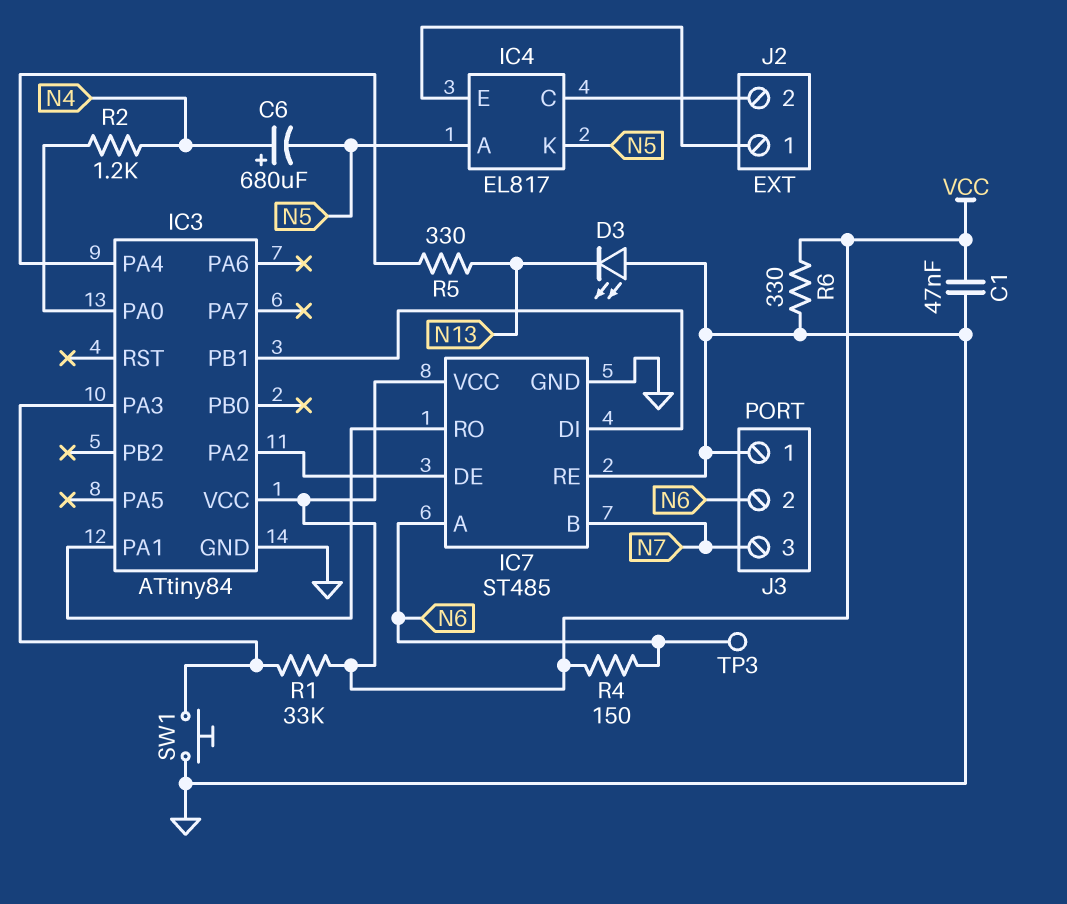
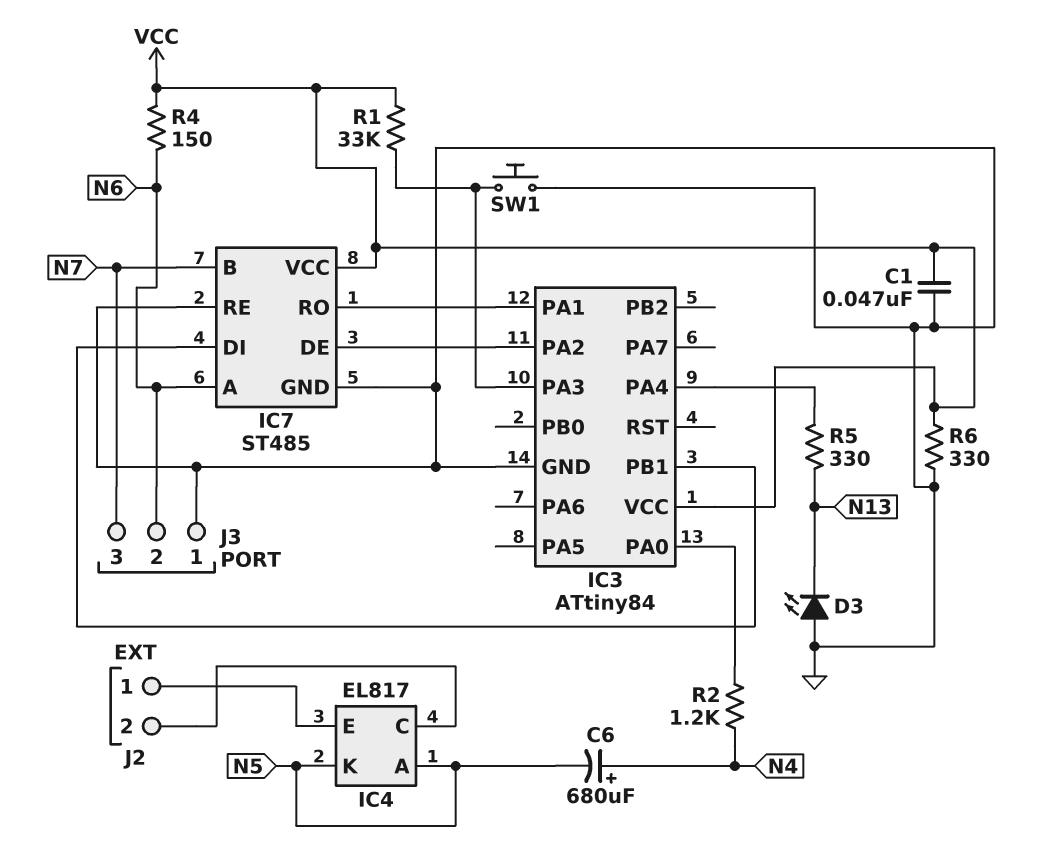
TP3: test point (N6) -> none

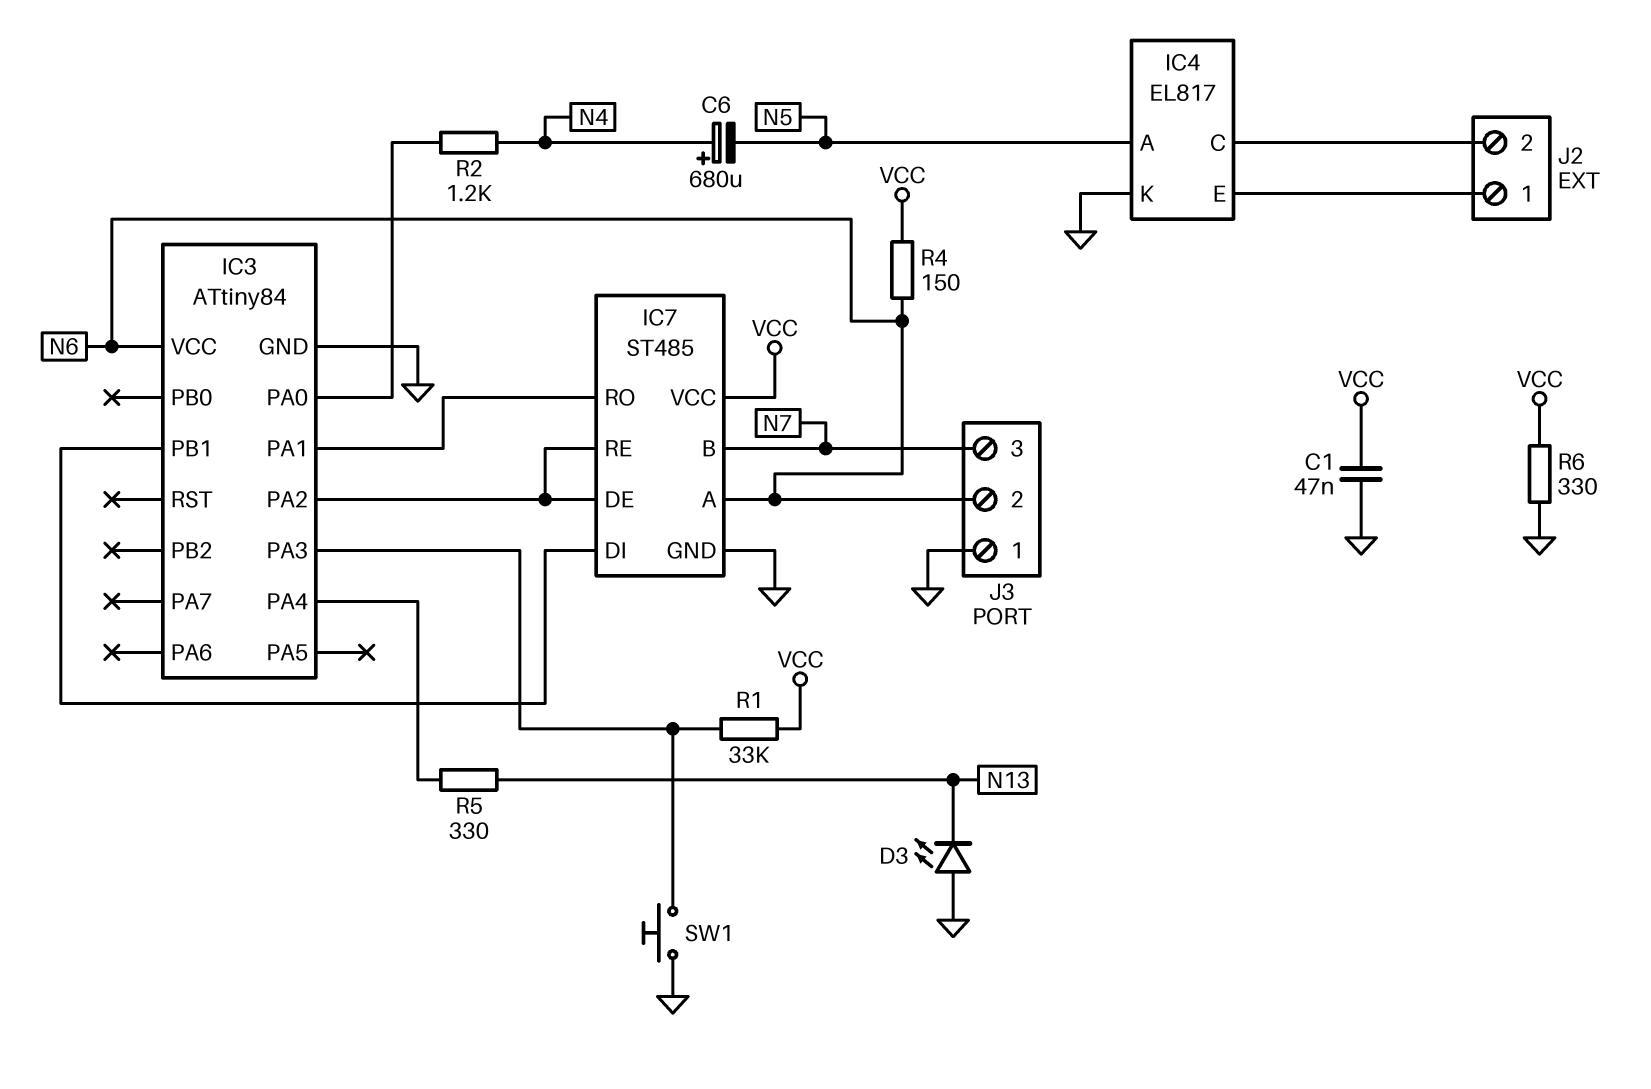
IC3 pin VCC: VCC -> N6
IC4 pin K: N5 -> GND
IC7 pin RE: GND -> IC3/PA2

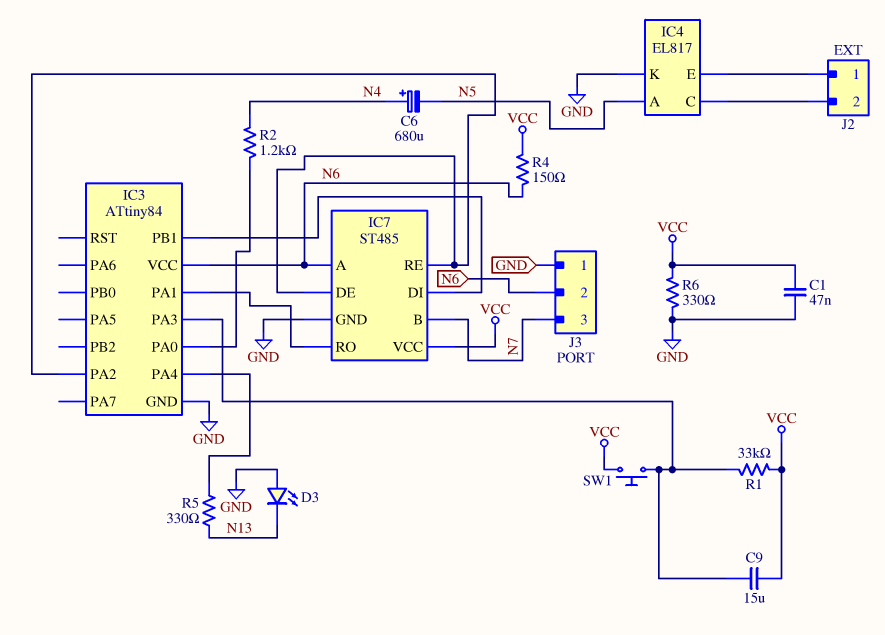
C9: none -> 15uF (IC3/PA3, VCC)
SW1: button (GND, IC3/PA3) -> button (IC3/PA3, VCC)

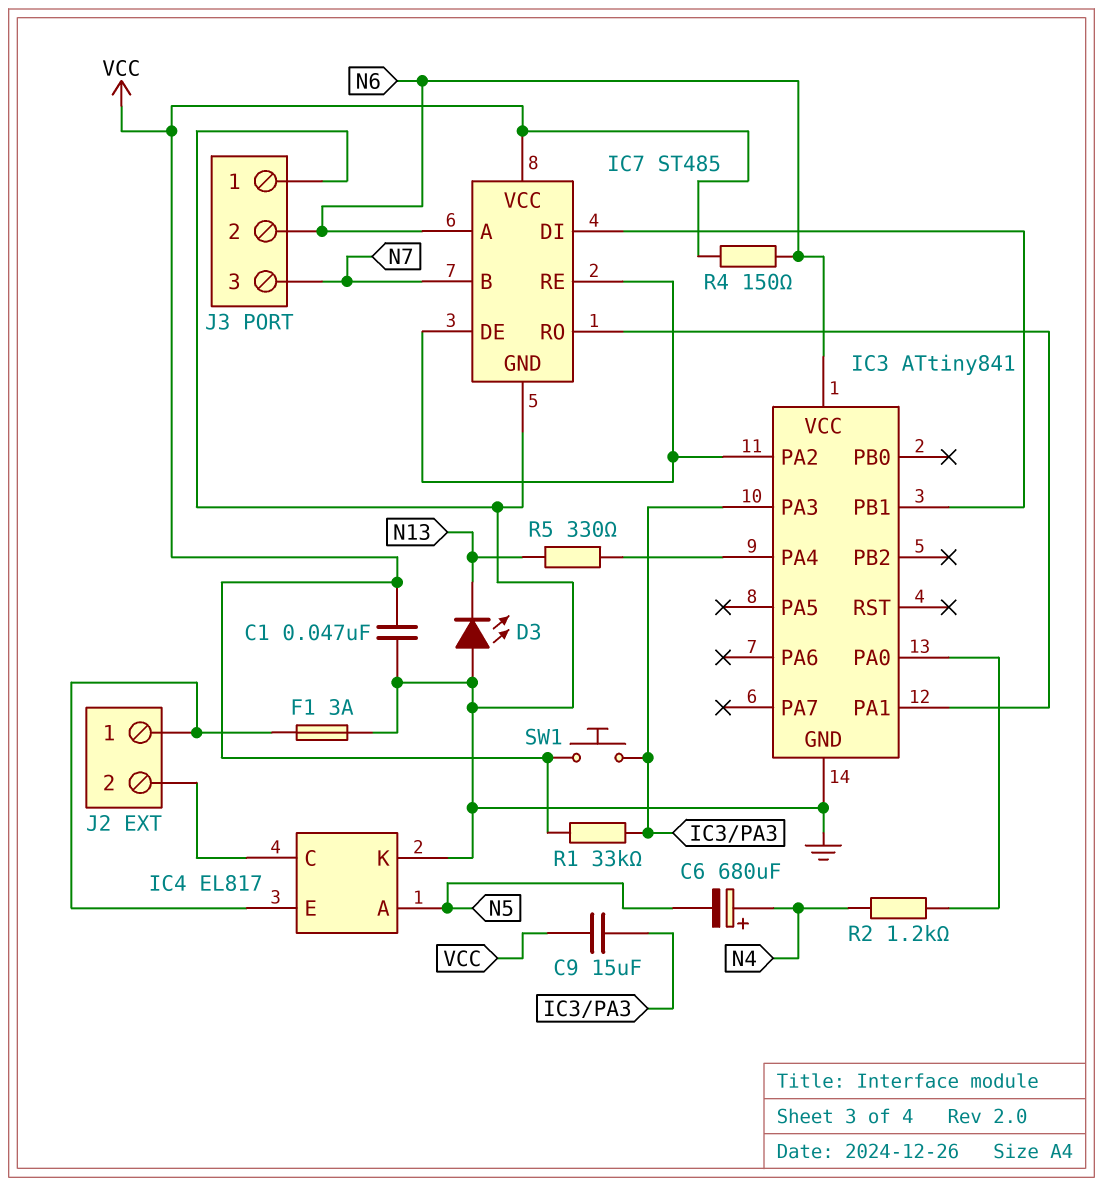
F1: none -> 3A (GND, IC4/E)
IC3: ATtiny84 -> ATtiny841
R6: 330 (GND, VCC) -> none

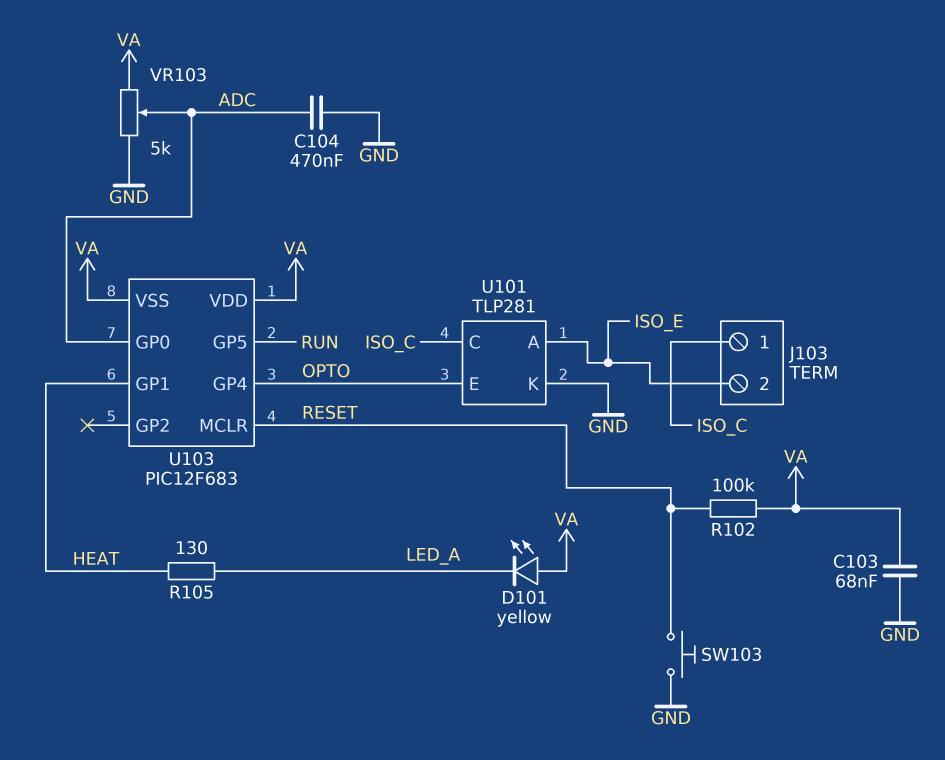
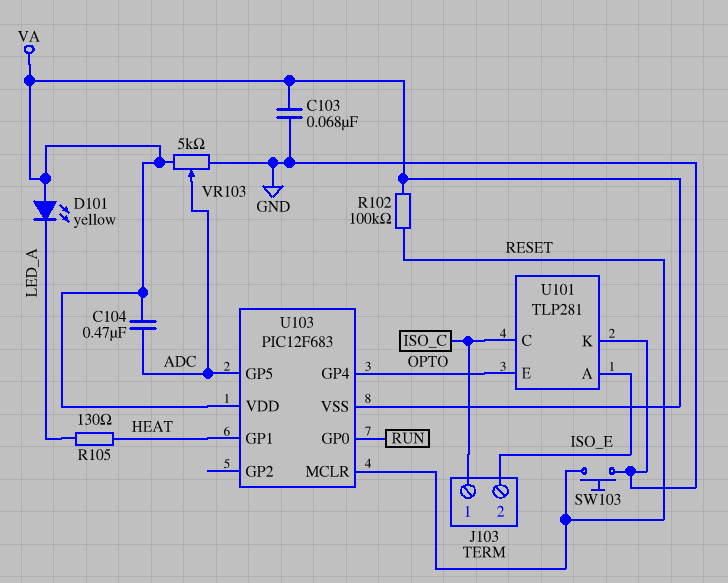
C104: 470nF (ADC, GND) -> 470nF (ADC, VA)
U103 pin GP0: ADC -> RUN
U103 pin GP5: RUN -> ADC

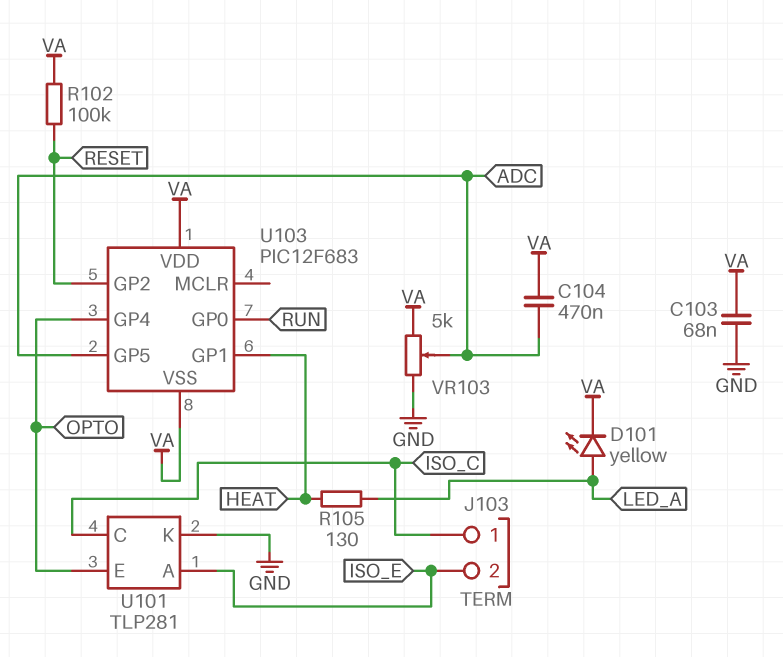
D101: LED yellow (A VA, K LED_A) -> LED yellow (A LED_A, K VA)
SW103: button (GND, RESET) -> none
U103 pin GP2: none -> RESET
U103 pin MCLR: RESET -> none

▶ _REQUIRED WORK_:
From the records above, count the lines in which the string "RESET" is found, and answer with the number alone.

▶ _TASK OUTPUT_:
3